### Aim of the exercise
Pictures aside, copy every record word for word.

* * * * * * * * *

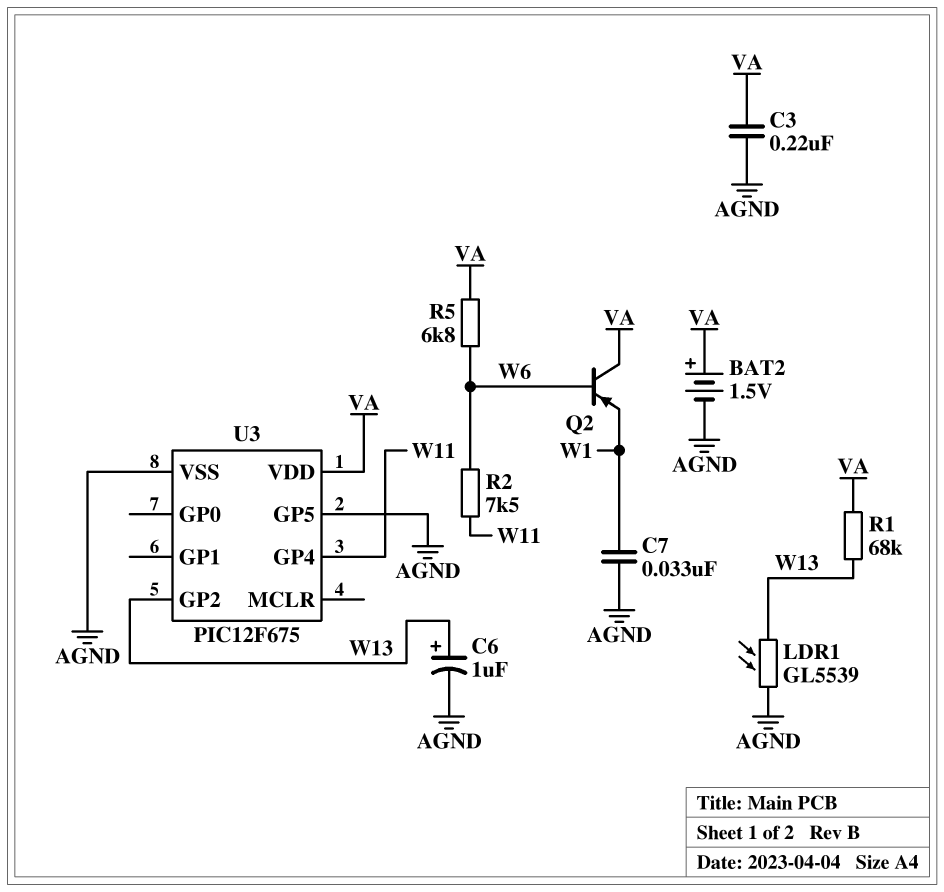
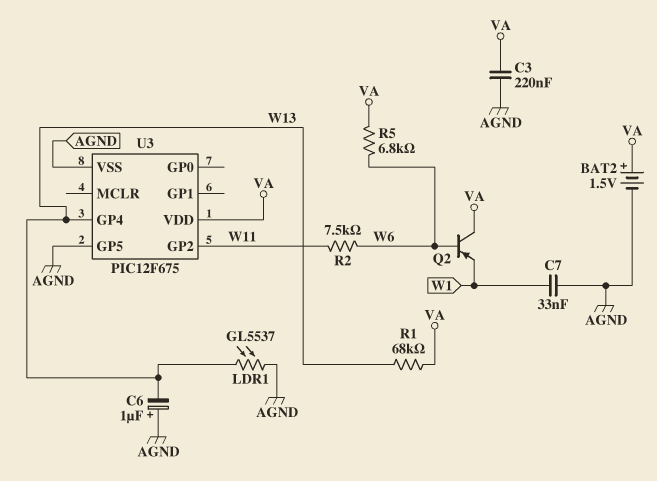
C6: 1uF (plus W13, minus AGND) -> 1uF (plus AGND, minus W13)
LDR1: GL5539 (AGND, W13) -> GL5537 (AGND, W13)
U3 pin GP2: W13 -> W11
U3 pin GP4: W11 -> W13

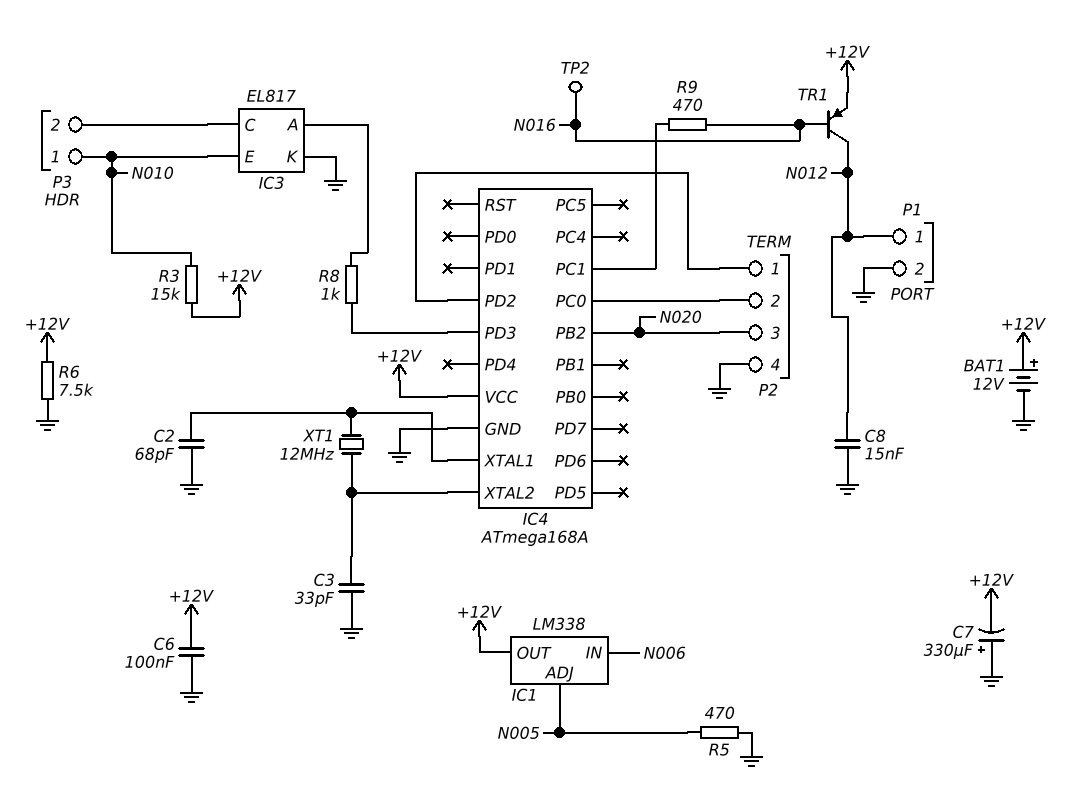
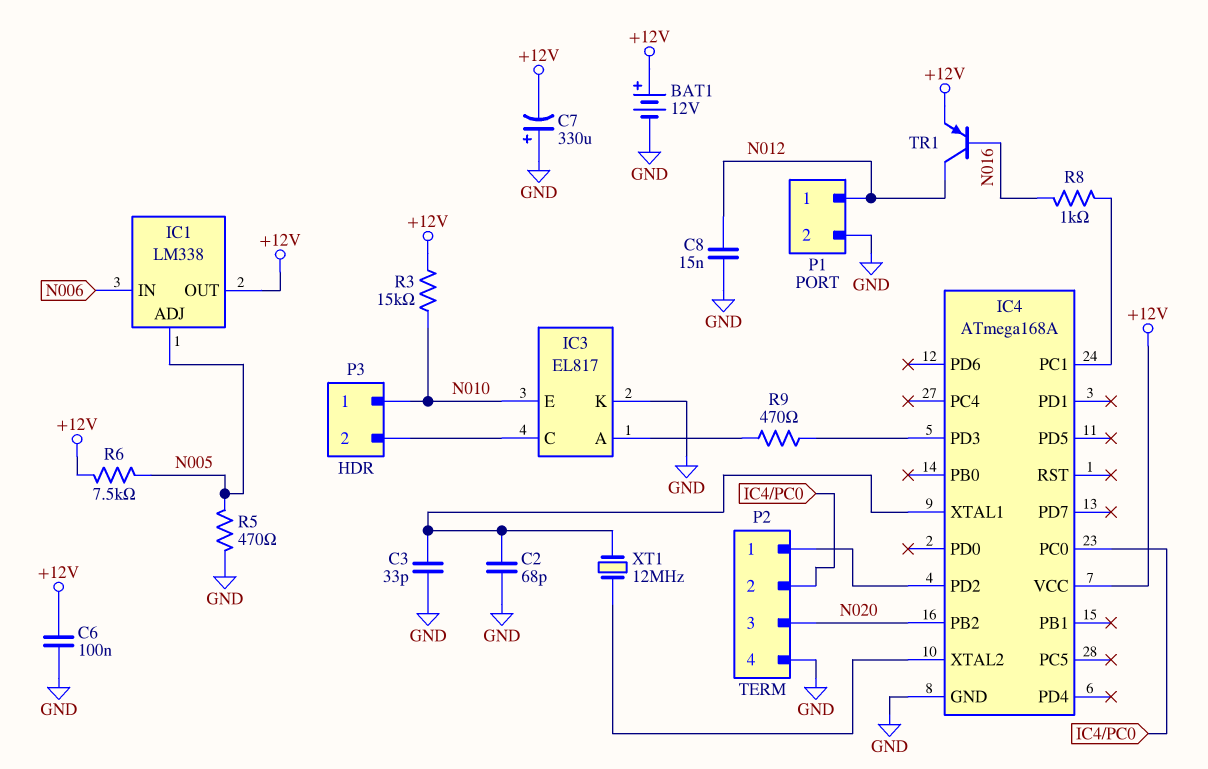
C3: 33pF (GND, IC4/XTAL2) -> 33pF (GND, IC4/XTAL1)
R6: 7.5k (+12V, GND) -> 7.5k (+12V, N005)
R8: 1k (IC3/A, IC4/PD3) -> 1k (IC4/PC1, N016)
R9: 470 (IC4/PC1, N016) -> 470 (IC3/A, IC4/PD3)
TP2: test point (N016) -> none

* * * * * * * * *

### Answer for this exercise
C6: 1uF (plus W13, minus AGND) -> 1uF (plus AGND, minus W13)
LDR1: GL5539 (AGND, W13) -> GL5537 (AGND, W13)
U3 pin GP2: W13 -> W11
U3 pin GP4: W11 -> W13

C3: 33pF (GND, IC4/XTAL2) -> 33pF (GND, IC4/XTAL1)
R6: 7.5k (+12V, GND) -> 7.5k (+12V, N005)
R8: 1k (IC3/A, IC4/PD3) -> 1k (IC4/PC1, N016)
R9: 470 (IC4/PC1, N016) -> 470 (IC3/A, IC4/PD3)
TP2: test point (N016) -> none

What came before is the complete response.